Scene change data
◇ ◇ ◇ ◇ ◇ ◇ ◇
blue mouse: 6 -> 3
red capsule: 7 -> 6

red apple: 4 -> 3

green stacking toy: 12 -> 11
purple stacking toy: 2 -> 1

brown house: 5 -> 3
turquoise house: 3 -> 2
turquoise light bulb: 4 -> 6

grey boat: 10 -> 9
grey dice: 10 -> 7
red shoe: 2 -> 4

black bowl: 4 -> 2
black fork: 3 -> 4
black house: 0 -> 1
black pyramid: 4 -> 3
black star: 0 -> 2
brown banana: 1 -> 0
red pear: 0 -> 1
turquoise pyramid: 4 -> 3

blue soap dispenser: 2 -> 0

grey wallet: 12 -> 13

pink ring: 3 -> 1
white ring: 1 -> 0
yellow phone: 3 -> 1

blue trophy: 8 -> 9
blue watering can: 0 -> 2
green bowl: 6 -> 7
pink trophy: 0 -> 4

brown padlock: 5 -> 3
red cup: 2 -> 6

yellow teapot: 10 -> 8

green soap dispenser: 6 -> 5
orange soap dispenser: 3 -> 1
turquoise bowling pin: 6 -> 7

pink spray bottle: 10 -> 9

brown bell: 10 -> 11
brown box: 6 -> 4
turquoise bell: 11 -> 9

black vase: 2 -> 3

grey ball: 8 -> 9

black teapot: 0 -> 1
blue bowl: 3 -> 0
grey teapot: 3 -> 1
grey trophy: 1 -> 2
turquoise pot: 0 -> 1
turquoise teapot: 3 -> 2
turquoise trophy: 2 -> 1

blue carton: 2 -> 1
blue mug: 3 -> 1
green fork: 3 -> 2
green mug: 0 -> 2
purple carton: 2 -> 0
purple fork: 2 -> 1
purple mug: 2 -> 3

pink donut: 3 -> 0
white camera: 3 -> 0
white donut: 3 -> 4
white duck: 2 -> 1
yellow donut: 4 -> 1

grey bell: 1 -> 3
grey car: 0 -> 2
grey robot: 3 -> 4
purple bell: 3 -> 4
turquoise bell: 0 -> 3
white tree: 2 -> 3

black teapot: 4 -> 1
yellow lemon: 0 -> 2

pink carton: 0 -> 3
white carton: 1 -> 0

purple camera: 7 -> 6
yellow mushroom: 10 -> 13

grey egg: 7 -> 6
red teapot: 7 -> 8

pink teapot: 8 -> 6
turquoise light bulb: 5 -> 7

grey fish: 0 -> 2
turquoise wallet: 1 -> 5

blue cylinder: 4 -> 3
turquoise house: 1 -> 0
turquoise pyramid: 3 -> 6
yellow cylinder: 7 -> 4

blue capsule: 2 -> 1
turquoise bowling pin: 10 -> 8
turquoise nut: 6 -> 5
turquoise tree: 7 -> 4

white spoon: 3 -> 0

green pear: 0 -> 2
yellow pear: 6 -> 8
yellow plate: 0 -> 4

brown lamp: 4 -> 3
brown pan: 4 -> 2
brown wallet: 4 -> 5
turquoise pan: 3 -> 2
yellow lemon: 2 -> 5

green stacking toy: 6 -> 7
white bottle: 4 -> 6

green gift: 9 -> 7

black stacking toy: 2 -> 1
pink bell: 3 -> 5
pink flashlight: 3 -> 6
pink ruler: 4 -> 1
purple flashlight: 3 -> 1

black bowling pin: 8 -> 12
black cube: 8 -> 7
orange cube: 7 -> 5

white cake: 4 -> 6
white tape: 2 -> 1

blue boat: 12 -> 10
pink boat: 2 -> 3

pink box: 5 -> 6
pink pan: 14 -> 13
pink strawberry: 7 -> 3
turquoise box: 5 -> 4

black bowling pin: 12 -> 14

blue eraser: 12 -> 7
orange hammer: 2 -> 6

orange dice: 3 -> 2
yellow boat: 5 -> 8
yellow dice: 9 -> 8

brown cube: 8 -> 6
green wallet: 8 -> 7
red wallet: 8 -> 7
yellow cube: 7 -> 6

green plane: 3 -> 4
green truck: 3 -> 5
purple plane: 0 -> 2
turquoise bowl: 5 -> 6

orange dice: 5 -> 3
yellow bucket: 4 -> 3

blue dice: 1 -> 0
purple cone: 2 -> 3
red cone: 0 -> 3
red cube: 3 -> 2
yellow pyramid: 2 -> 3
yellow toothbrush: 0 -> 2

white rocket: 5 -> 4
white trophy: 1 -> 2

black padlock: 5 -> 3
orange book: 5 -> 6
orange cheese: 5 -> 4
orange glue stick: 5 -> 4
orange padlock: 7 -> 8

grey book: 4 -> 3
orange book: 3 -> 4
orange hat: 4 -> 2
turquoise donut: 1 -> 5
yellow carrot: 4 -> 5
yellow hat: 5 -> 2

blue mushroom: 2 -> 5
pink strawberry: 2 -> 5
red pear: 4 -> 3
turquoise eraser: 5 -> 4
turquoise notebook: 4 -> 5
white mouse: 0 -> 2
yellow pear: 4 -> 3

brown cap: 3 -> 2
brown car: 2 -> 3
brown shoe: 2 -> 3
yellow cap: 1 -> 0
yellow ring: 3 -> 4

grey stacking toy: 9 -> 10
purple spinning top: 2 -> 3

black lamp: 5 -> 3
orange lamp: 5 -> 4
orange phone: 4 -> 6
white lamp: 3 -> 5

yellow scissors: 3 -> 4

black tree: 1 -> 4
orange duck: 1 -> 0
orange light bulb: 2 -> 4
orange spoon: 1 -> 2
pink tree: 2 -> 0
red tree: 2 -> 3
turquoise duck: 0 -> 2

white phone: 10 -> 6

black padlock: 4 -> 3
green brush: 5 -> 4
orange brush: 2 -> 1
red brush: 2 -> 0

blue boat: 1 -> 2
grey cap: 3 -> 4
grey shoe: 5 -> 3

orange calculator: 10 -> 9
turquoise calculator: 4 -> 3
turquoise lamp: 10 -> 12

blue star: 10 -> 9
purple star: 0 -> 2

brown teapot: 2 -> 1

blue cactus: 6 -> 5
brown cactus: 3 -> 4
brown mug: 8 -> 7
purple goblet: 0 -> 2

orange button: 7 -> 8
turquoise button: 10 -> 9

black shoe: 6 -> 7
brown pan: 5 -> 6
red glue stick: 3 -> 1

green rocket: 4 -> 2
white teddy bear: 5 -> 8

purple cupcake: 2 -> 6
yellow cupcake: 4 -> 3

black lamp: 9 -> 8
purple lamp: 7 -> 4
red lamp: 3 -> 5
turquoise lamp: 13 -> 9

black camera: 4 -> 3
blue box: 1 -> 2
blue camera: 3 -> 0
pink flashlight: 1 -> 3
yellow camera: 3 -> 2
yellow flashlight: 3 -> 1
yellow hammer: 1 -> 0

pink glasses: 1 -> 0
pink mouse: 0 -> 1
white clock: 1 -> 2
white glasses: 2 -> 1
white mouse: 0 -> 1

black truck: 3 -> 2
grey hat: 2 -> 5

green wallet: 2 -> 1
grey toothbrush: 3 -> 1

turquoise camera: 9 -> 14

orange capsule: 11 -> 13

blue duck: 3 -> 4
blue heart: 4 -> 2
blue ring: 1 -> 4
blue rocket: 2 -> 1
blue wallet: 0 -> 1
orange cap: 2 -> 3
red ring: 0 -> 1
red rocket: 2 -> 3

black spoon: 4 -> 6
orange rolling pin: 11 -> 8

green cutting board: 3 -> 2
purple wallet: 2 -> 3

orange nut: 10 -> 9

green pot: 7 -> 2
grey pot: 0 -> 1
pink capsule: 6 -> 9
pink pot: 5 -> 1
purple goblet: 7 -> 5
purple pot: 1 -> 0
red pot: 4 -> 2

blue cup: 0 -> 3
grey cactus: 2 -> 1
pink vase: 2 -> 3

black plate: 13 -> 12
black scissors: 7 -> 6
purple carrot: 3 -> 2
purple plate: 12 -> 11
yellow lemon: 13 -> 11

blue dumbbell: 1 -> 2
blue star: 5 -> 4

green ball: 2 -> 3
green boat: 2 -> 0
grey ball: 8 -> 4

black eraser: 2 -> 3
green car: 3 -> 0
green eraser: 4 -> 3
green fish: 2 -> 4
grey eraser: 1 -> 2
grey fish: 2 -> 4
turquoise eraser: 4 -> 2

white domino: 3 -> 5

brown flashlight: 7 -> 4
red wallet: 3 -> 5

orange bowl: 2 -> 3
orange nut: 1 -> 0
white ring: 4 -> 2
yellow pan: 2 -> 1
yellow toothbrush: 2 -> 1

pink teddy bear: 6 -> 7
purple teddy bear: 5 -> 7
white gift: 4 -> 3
◇ ◇ ◇ ◇ ◇ ◇ ◇
# Directions:
Up to and including the line with "black stacking toy: 2 -> 1", transcribe the entries above exactly, starting from their first line.

# Result of the task:
blue mouse: 6 -> 3
red capsule: 7 -> 6

red apple: 4 -> 3

green stacking toy: 12 -> 11
purple stacking toy: 2 -> 1

brown house: 5 -> 3
turquoise house: 3 -> 2
turquoise light bulb: 4 -> 6

grey boat: 10 -> 9
grey dice: 10 -> 7
red shoe: 2 -> 4

black bowl: 4 -> 2
black fork: 3 -> 4
black house: 0 -> 1
black pyramid: 4 -> 3
black star: 0 -> 2
brown banana: 1 -> 0
red pear: 0 -> 1
turquoise pyramid: 4 -> 3

blue soap dispenser: 2 -> 0

grey wallet: 12 -> 13

pink ring: 3 -> 1
white ring: 1 -> 0
yellow phone: 3 -> 1

blue trophy: 8 -> 9
blue watering can: 0 -> 2
green bowl: 6 -> 7
pink trophy: 0 -> 4

brown padlock: 5 -> 3
red cup: 2 -> 6

yellow teapot: 10 -> 8

green soap dispenser: 6 -> 5
orange soap dispenser: 3 -> 1
turquoise bowling pin: 6 -> 7

pink spray bottle: 10 -> 9

brown bell: 10 -> 11
brown box: 6 -> 4
turquoise bell: 11 -> 9

black vase: 2 -> 3

grey ball: 8 -> 9

black teapot: 0 -> 1
blue bowl: 3 -> 0
grey teapot: 3 -> 1
grey trophy: 1 -> 2
turquoise pot: 0 -> 1
turquoise teapot: 3 -> 2
turquoise trophy: 2 -> 1

blue carton: 2 -> 1
blue mug: 3 -> 1
green fork: 3 -> 2
green mug: 0 -> 2
purple carton: 2 -> 0
purple fork: 2 -> 1
purple mug: 2 -> 3

pink donut: 3 -> 0
white camera: 3 -> 0
white donut: 3 -> 4
white duck: 2 -> 1
yellow donut: 4 -> 1

grey bell: 1 -> 3
grey car: 0 -> 2
grey robot: 3 -> 4
purple bell: 3 -> 4
turquoise bell: 0 -> 3
white tree: 2 -> 3

black teapot: 4 -> 1
yellow lemon: 0 -> 2

pink carton: 0 -> 3
white carton: 1 -> 0

purple camera: 7 -> 6
yellow mushroom: 10 -> 13

grey egg: 7 -> 6
red teapot: 7 -> 8

pink teapot: 8 -> 6
turquoise light bulb: 5 -> 7

grey fish: 0 -> 2
turquoise wallet: 1 -> 5

blue cylinder: 4 -> 3
turquoise house: 1 -> 0
turquoise pyramid: 3 -> 6
yellow cylinder: 7 -> 4

blue capsule: 2 -> 1
turquoise bowling pin: 10 -> 8
turquoise nut: 6 -> 5
turquoise tree: 7 -> 4

white spoon: 3 -> 0

green pear: 0 -> 2
yellow pear: 6 -> 8
yellow plate: 0 -> 4

brown lamp: 4 -> 3
brown pan: 4 -> 2
brown wallet: 4 -> 5
turquoise pan: 3 -> 2
yellow lemon: 2 -> 5

green stacking toy: 6 -> 7
white bottle: 4 -> 6

green gift: 9 -> 7

black stacking toy: 2 -> 1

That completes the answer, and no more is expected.